## Prompt
Please give back only the lines below from the one containing "DIGITS1: HT16K33 -> TM1650" to the one containing "TOF3 pin SDA: D2 -> D1", each repeated word for word, both ends included.

## Input data

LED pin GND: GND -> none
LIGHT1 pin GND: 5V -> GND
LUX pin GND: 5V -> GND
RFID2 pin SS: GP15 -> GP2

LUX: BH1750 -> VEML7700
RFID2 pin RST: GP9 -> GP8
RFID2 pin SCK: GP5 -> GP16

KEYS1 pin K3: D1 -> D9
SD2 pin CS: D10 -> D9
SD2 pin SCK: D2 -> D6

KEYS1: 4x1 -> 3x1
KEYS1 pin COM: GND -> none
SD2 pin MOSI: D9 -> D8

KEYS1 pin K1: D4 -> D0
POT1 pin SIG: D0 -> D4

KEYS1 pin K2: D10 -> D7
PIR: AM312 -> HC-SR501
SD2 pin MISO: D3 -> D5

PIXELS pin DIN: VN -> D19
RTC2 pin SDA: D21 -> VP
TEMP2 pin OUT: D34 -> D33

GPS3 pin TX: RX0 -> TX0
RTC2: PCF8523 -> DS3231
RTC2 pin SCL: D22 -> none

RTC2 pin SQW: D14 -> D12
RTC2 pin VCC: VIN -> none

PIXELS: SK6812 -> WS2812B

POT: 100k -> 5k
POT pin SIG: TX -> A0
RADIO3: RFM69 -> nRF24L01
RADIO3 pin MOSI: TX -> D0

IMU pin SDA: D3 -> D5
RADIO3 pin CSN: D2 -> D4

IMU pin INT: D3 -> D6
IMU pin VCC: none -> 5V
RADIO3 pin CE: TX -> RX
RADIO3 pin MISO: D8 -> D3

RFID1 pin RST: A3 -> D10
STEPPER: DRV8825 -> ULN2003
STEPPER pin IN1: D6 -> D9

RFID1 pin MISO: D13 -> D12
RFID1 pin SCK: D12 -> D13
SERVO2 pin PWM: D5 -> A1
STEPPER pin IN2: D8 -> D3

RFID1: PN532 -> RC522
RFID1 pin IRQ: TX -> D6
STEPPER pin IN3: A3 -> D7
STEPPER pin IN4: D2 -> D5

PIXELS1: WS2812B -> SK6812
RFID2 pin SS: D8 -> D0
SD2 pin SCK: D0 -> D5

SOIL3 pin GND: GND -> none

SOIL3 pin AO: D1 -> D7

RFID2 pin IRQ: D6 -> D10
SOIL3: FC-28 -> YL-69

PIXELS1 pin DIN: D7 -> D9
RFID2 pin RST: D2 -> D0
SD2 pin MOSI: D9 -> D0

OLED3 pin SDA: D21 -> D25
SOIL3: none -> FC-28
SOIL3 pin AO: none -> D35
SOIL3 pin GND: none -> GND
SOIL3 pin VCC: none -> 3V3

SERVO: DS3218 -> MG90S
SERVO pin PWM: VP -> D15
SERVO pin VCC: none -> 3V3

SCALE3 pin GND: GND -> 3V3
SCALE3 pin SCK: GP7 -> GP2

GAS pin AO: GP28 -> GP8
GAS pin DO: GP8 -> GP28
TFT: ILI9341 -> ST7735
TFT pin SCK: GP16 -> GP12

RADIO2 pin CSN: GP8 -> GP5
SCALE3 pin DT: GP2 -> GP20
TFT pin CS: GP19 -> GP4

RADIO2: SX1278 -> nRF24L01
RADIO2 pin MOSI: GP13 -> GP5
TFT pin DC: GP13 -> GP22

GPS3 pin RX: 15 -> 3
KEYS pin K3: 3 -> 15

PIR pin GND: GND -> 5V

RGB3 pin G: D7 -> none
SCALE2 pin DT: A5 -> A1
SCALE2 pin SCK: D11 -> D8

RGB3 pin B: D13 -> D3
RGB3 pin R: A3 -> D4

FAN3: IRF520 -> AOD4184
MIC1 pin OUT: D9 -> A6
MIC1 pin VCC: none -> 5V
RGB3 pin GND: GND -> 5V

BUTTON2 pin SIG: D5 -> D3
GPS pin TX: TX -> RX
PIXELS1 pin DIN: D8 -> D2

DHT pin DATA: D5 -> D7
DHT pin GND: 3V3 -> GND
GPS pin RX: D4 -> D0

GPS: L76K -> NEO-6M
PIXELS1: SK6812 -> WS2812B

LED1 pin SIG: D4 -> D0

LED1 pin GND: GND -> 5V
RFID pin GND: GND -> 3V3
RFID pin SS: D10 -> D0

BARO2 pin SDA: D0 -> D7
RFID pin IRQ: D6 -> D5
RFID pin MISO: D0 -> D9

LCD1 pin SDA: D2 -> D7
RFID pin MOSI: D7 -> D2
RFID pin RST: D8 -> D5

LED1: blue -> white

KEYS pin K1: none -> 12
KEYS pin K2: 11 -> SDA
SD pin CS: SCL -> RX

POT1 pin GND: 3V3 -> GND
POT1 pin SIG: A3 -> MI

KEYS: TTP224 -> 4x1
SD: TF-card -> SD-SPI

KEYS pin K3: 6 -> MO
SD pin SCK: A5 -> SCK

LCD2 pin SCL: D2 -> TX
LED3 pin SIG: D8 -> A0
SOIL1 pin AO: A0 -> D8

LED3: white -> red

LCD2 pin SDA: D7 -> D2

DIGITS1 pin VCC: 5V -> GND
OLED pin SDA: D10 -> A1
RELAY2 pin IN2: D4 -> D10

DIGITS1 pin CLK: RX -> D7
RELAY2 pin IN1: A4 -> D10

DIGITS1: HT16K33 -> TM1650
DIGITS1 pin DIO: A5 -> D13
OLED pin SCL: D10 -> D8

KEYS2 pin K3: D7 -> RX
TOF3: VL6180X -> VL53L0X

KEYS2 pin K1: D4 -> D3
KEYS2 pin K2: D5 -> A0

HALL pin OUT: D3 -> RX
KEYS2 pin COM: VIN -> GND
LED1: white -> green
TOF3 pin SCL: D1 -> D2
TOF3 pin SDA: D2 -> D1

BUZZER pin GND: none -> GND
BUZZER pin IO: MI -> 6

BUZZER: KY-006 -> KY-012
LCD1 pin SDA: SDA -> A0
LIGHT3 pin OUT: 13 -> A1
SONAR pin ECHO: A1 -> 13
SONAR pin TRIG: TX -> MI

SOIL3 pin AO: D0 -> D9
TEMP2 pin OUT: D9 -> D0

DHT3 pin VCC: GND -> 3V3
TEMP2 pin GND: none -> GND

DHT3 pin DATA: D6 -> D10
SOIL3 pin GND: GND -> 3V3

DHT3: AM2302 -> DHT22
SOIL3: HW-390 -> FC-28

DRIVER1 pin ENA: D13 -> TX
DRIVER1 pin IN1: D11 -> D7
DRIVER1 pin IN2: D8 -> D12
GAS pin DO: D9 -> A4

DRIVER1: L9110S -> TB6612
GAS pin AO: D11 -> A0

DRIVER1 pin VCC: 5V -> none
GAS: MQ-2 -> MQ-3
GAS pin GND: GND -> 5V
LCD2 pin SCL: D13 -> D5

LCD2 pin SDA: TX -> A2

## Completed exercise
DIGITS1: HT16K33 -> TM1650
DIGITS1 pin DIO: A5 -> D13
OLED pin SCL: D10 -> D8

KEYS2 pin K3: D7 -> RX
TOF3: VL6180X -> VL53L0X

KEYS2 pin K1: D4 -> D3
KEYS2 pin K2: D5 -> A0

HALL pin OUT: D3 -> RX
KEYS2 pin COM: VIN -> GND
LED1: white -> green
TOF3 pin SCL: D1 -> D2
TOF3 pin SDA: D2 -> D1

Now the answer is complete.